Excerpted data:
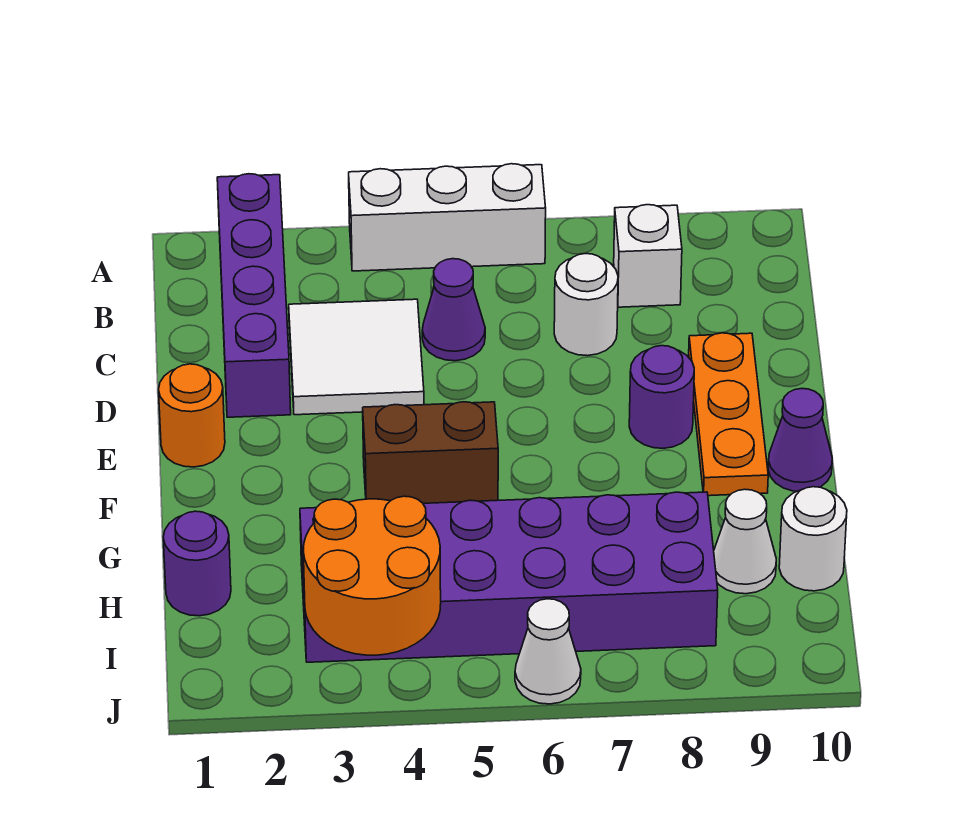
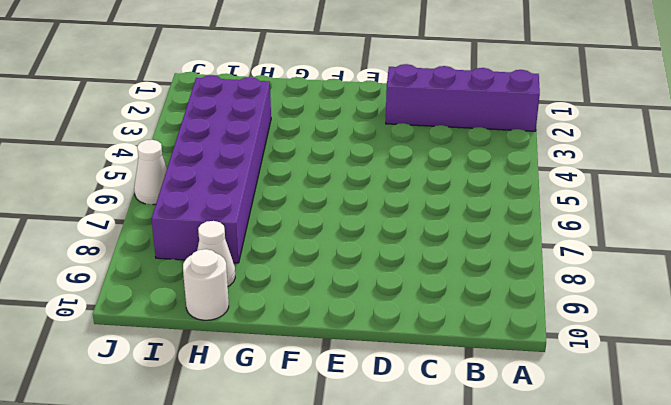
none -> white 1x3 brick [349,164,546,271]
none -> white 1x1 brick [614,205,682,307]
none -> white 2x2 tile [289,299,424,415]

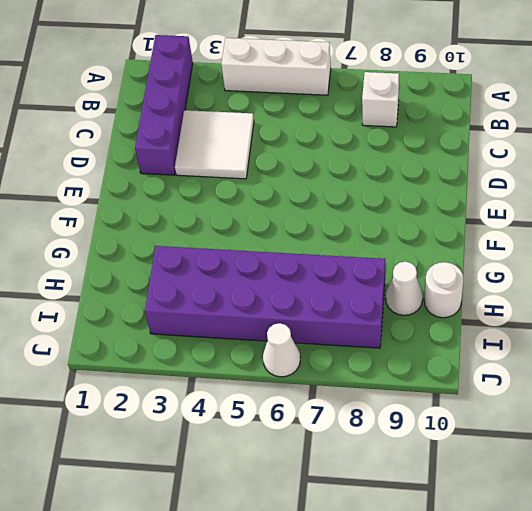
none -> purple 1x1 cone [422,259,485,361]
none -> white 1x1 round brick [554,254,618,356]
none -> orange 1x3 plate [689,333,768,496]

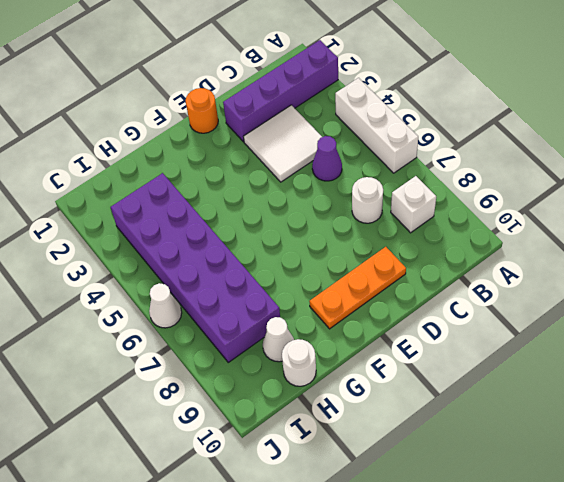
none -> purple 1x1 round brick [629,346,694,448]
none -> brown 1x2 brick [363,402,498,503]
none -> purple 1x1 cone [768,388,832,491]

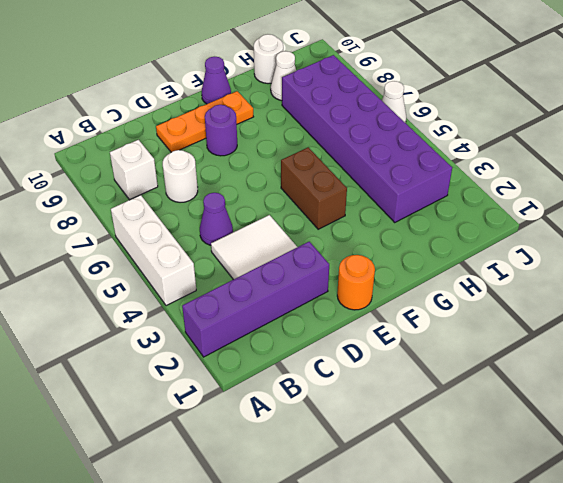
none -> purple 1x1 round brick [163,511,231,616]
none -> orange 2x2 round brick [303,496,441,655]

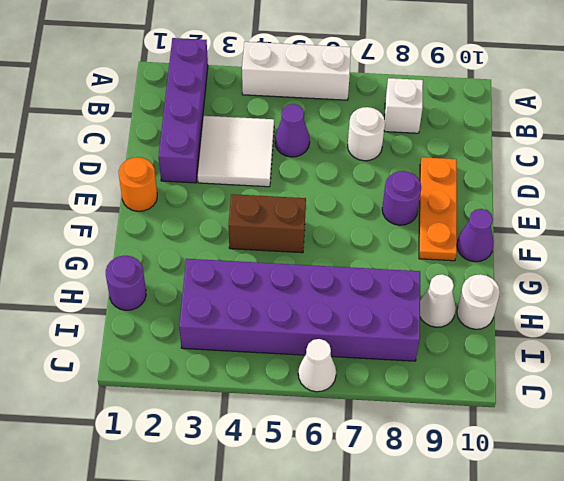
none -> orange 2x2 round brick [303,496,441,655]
==
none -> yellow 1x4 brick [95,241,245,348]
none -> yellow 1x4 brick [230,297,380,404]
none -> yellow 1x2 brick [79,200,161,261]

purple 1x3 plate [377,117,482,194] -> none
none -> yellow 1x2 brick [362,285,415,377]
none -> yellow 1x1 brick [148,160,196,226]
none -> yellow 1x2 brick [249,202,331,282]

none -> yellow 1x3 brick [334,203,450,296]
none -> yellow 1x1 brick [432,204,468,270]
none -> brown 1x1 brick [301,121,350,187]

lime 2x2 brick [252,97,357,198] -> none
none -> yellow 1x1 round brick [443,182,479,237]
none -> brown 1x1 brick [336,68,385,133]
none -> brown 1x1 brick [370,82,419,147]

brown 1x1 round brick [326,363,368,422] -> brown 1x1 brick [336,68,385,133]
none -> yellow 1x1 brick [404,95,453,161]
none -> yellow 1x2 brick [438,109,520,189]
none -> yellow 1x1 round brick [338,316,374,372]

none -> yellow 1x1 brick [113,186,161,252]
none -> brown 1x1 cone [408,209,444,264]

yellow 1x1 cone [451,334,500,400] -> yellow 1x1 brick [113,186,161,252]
---
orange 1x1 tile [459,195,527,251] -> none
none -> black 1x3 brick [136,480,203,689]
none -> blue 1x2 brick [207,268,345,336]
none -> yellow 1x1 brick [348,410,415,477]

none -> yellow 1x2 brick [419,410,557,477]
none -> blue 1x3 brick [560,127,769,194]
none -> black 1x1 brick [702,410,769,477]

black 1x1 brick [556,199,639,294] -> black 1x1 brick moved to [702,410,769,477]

Exercise instructions: Start with the line above that contains "lime 2x2 brick [252,97,357,198] -> none" and end with the line that contains "yellow 1x1 cone". Write out those lines exactly, and only those.

The completed task:
lime 2x2 brick [252,97,357,198] -> none
none -> yellow 1x1 round brick [443,182,479,237]
none -> brown 1x1 brick [336,68,385,133]
none -> brown 1x1 brick [370,82,419,147]

brown 1x1 round brick [326,363,368,422] -> brown 1x1 brick [336,68,385,133]
none -> yellow 1x1 brick [404,95,453,161]
none -> yellow 1x2 brick [438,109,520,189]
none -> yellow 1x1 round brick [338,316,374,372]

none -> yellow 1x1 brick [113,186,161,252]
none -> brown 1x1 cone [408,209,444,264]

yellow 1x1 cone [451,334,500,400] -> yellow 1x1 brick [113,186,161,252]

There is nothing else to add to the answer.